▸ **Exercise brief**: List each line in the data that contains the word "location".

::::::

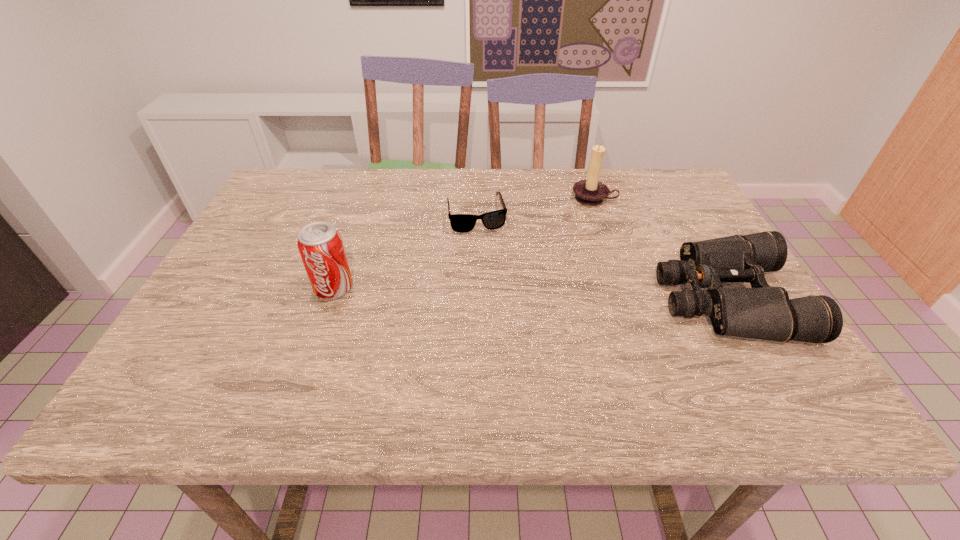
The image size is (960, 540). I want to click on free spot that satisfies the following two spatial constraints: 1. on the front side of the binoculars; 2. through the eyepieces of the third object from left to right, so click(x=627, y=299).

You are a GUI agent. You are given a task and a screenshot of the screen. Output one action in this format:
    pyautogui.click(x=<x>, y=<y>)
    Task: Click on the vacant space that satisfies the following two spatial constraints: 1. on the front side of the candle holder; 2. through the eyepieces of the rightmost object
    
    Given the screenshot: What is the action you would take?
    pyautogui.click(x=627, y=299)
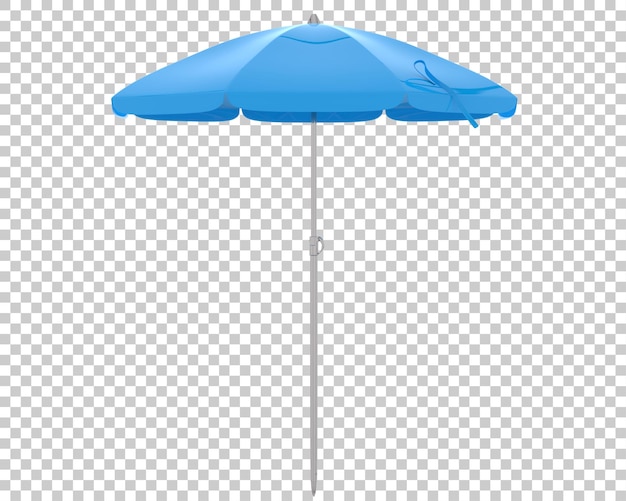
Locate an element on the screen. scalloped edging is located at coordinates (167, 109), (275, 106), (448, 104), (422, 120), (305, 118), (203, 119).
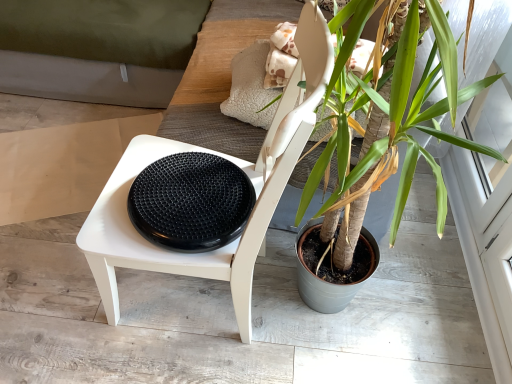
Question: Is green leafy plant at center next to black rubber footrest at center?

Choices:
 (A) no
 (B) yes

Answer: (A)

Question: Can you confirm if green leafy plant at center is smaller than black rubber footrest at center?

Choices:
 (A) no
 (B) yes

Answer: (A)

Question: Is green leafy plant at center further to the viewer compared to black rubber footrest at center?

Choices:
 (A) yes
 (B) no

Answer: (B)

Question: Is green leafy plant at center facing towards black rubber footrest at center?

Choices:
 (A) no
 (B) yes

Answer: (B)

Question: Can you confirm if green leafy plant at center is shorter than black rubber footrest at center?

Choices:
 (A) yes
 (B) no

Answer: (B)

Question: Considering the positions of point (429, 59) and point (165, 253), is point (429, 59) closer or farther from the camera than point (165, 253)?

Choices:
 (A) closer
 (B) farther

Answer: (A)

Question: In the image, is green leafy plant at center on the left side or the right side of white matte chair at center?

Choices:
 (A) right
 (B) left

Answer: (A)

Question: From a real-world perspective, is green leafy plant at center physically located above or below white matte chair at center?

Choices:
 (A) below
 (B) above

Answer: (B)

Question: Looking at their shapes, would you say green leafy plant at center is wider or thinner than white matte chair at center?

Choices:
 (A) wide
 (B) thin

Answer: (A)

Question: Based on their positions, is white matte chair at center located to the left or right of black rubber footrest at center?

Choices:
 (A) left
 (B) right

Answer: (B)

Question: Does point (275, 119) appear closer or farther from the camera than point (151, 218)?

Choices:
 (A) closer
 (B) farther

Answer: (B)

Question: From the image's perspective, is white matte chair at center above or below black rubber footrest at center?

Choices:
 (A) below
 (B) above

Answer: (A)

Question: From a real-world perspective, is white matte chair at center above or below black rubber footrest at center?

Choices:
 (A) above
 (B) below

Answer: (B)

Question: From the image's perspective, is white matte chair at center located above or below green leafy plant at center?

Choices:
 (A) below
 (B) above

Answer: (A)

Question: Based on their positions, is white matte chair at center located to the left or right of green leafy plant at center?

Choices:
 (A) right
 (B) left

Answer: (B)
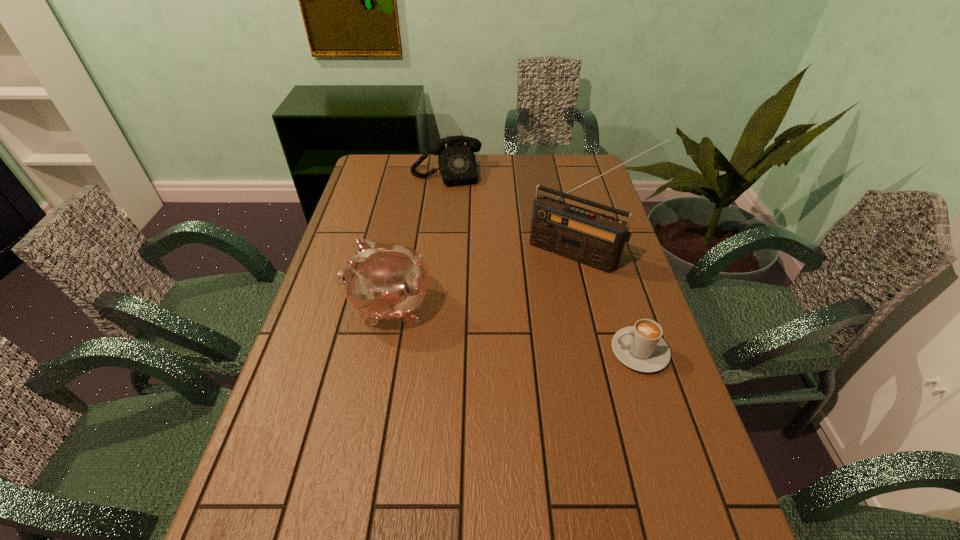
The height and width of the screenshot is (540, 960). In order to click on piggy bank in this screenshot , I will do pyautogui.click(x=382, y=281).

Identify the location of the shortest object. (640, 347).

Locate an element on the screen. The image size is (960, 540). the farthest object is located at coordinates (457, 163).

Locate an element on the screen. The height and width of the screenshot is (540, 960). telephone is located at coordinates (457, 163).

Locate an element on the screen. the third nearest object is located at coordinates (590, 238).

Where is `radio receiver`? Image resolution: width=960 pixels, height=540 pixels. radio receiver is located at coordinates (590, 238).

The image size is (960, 540). In order to click on vacant region located 0.070m on the front facing side of the piggy bank in this screenshot , I will do `click(322, 307)`.

Find the location of a particular element. The image size is (960, 540). vacant space positioned 0.300m to the right of the shortest object is located at coordinates (492, 351).

Where is `vacant region located 0.390m to the right of the shortest object`? The height and width of the screenshot is (540, 960). vacant region located 0.390m to the right of the shortest object is located at coordinates (456, 351).

This screenshot has height=540, width=960. What are the coordinates of `vacant position located to the right of the shortest object` in the screenshot? It's located at (460, 351).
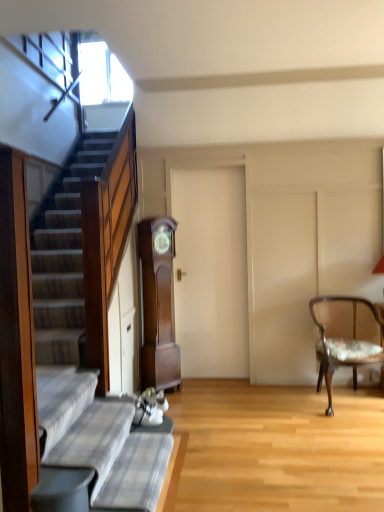
Where is `vacant area that lies to the right of brown wood grandfather clock at center`? vacant area that lies to the right of brown wood grandfather clock at center is located at coordinates (189, 393).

::::::

▸ **Answer to the exercise**:
Identify the location of the shortest object. (640, 347).
Find the location of a particular element. The image size is (960, 540). vacant space positioned 0.300m to the right of the shortest object is located at coordinates (492, 351).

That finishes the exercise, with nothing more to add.